> Problem details:
Only lines with the string "carcinoma" matter here; gather them from the material below.

> Data extract:
####
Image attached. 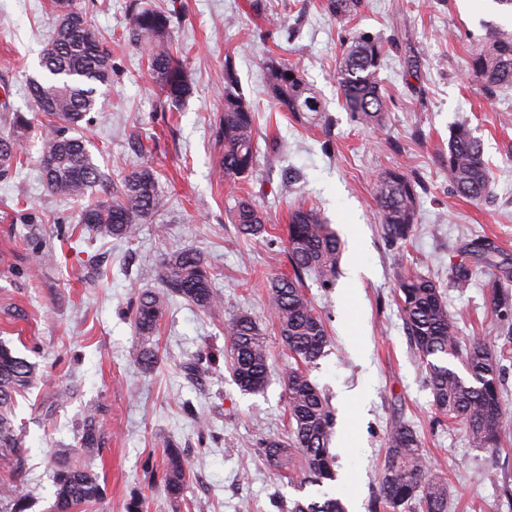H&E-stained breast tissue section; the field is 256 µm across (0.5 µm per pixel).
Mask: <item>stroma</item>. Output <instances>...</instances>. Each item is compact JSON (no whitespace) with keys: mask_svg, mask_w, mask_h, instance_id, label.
Listing matches in <instances>:
<instances>
[{"mask_svg":"<svg viewBox=\"0 0 512 512\" xmlns=\"http://www.w3.org/2000/svg\"><path fill=\"white\" fill-rule=\"evenodd\" d=\"M171 13L172 35L191 83L179 106H162L145 51L125 39L132 4ZM88 21L112 58V80L99 87L95 120L80 123L95 163L112 182L137 165H151L168 198L166 211L131 241L102 239L78 224L80 204L49 194L42 182L40 140L49 120L28 95L29 79H45L41 52L57 16L51 0H0V87L7 110L31 122L24 165L0 180V343L33 363L38 384L18 398L26 432L24 485L33 512L54 502L52 462L74 445L86 410L99 413L102 444L95 470L106 485L91 512H126L131 498L147 512H288L298 470L269 469L255 442L287 438L285 379L290 357L266 307L272 277L289 273L282 244L293 205L317 209L344 244L333 287L305 281V295L329 334L325 354L309 366L335 418L330 451L335 469L351 477L324 489L357 498L370 512L377 474L395 420L421 438L430 471L448 483V512H512V317L492 313L494 291L512 301V281L499 282L474 243L493 242L512 263V87L486 98L466 61L490 30L512 33V9L496 0H364L347 23L336 22L325 0H82ZM380 36L379 77L388 99L384 127L356 122L336 83L342 54L355 33ZM297 66L326 104L325 120L298 118L272 107L264 61ZM232 59L240 89L255 115L257 164L229 186L217 164L216 125L224 110V61ZM482 145L491 175L489 202L476 205L452 190L448 138L460 121ZM400 168L416 182L418 219L410 238L390 247L373 196L381 170ZM292 194L282 195L285 178ZM267 213V239L243 237L231 221L232 194ZM192 248L214 265L224 307L204 313L185 300L168 303L153 338L155 371L131 358L138 343L127 315L136 289L158 288L167 254ZM466 287L454 284L459 266ZM441 288L465 346L488 338L510 349L501 359L503 418L498 448H478L432 406L426 367L404 328L395 287L401 267ZM252 316L265 333L270 373L262 393L233 382L224 324ZM216 365L190 374L197 353ZM72 391L64 410L46 418L42 402ZM208 423L207 445L198 419ZM181 445L187 489L181 501L163 493L164 443Z\"/></svg>","mask_w":512,"mask_h":512,"instance_id":"35a3bbf8","label":"stroma"}]
</instances>
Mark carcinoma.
Segmentation results:
<instances>
[{
    "instance_id": "carcinoma-1",
    "label": "carcinoma",
    "mask_w": 512,
    "mask_h": 512,
    "mask_svg": "<svg viewBox=\"0 0 512 512\" xmlns=\"http://www.w3.org/2000/svg\"><path fill=\"white\" fill-rule=\"evenodd\" d=\"M59 16L55 36L41 53L40 66L55 77L51 82L33 78L30 97L38 110L54 124L41 138L40 166L47 192L63 199L94 201L79 213V224L97 235L133 239L141 225L167 208L155 171L141 164L128 171L115 191L108 190L87 144L70 135L79 122L94 111L98 87L112 80L110 55L100 46L88 23L80 0H53ZM363 0H326L333 19L343 22L356 15ZM171 19L162 11L137 7L128 40L148 50L149 67L167 104L176 107L191 92L183 60L170 37ZM382 41L367 33L352 37L337 70L338 89L355 121L381 127L388 112L381 93L379 70ZM272 104L293 114L324 111L313 88L295 68L269 57L264 63ZM469 73L486 97L512 86V34L493 31L467 62ZM29 126L20 112L14 113L8 130L0 131V179L8 178L20 162L23 139ZM219 141L223 145L221 170L224 181L236 182L252 174L257 161L254 112L238 92V79L230 60L224 62V112ZM448 173L455 193L477 204L490 197V179L479 139L461 123L448 140ZM384 238L391 245L410 237L418 216L415 181L402 170L382 171L374 184ZM232 221L246 236L258 238L266 232V215L246 197H234ZM286 249L293 274L269 282L268 307L282 344L296 365H288L286 395L290 431L288 440L266 437L259 442L268 467L288 469L301 460L305 476L299 486L322 487L336 480L335 457L329 444L333 414L323 392L314 384L306 367L324 354L329 339L324 318L303 292V276L309 275L322 288L335 284L339 274L341 242L336 232L312 207L297 205L288 213ZM399 305L408 336L426 360V380L438 414L462 424L478 448L499 444L502 420L500 373L492 344L476 339L464 349L457 347V325L448 313L440 287L428 277L402 271L396 283ZM182 298L205 312L224 307L208 259L192 250L173 254L160 263V289L134 294L130 314L140 341L134 362L151 371L156 353L150 346L168 300ZM230 341L228 367L244 391L257 393L267 383L269 350L253 317L238 314L224 327ZM459 359L470 375L462 378L443 363ZM37 379L36 368L25 358L0 344V512H27L31 497L22 487L24 448L17 432L16 397ZM99 443L97 413H87L79 428L78 447L60 448L53 459L55 501L53 512H75L104 499L100 478L86 461ZM171 500L184 496L186 461L179 448L167 445L162 477ZM379 494L371 509L391 512H448V486L432 474L424 458L417 432L396 422L387 436V450L378 476ZM289 512H347L341 496L318 491L316 497L293 501Z\"/></svg>"
}]
</instances>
####
> Task output:
Mark carcinoma.
    "instance_id": "carcinoma-1",
    "label": "carcinoma",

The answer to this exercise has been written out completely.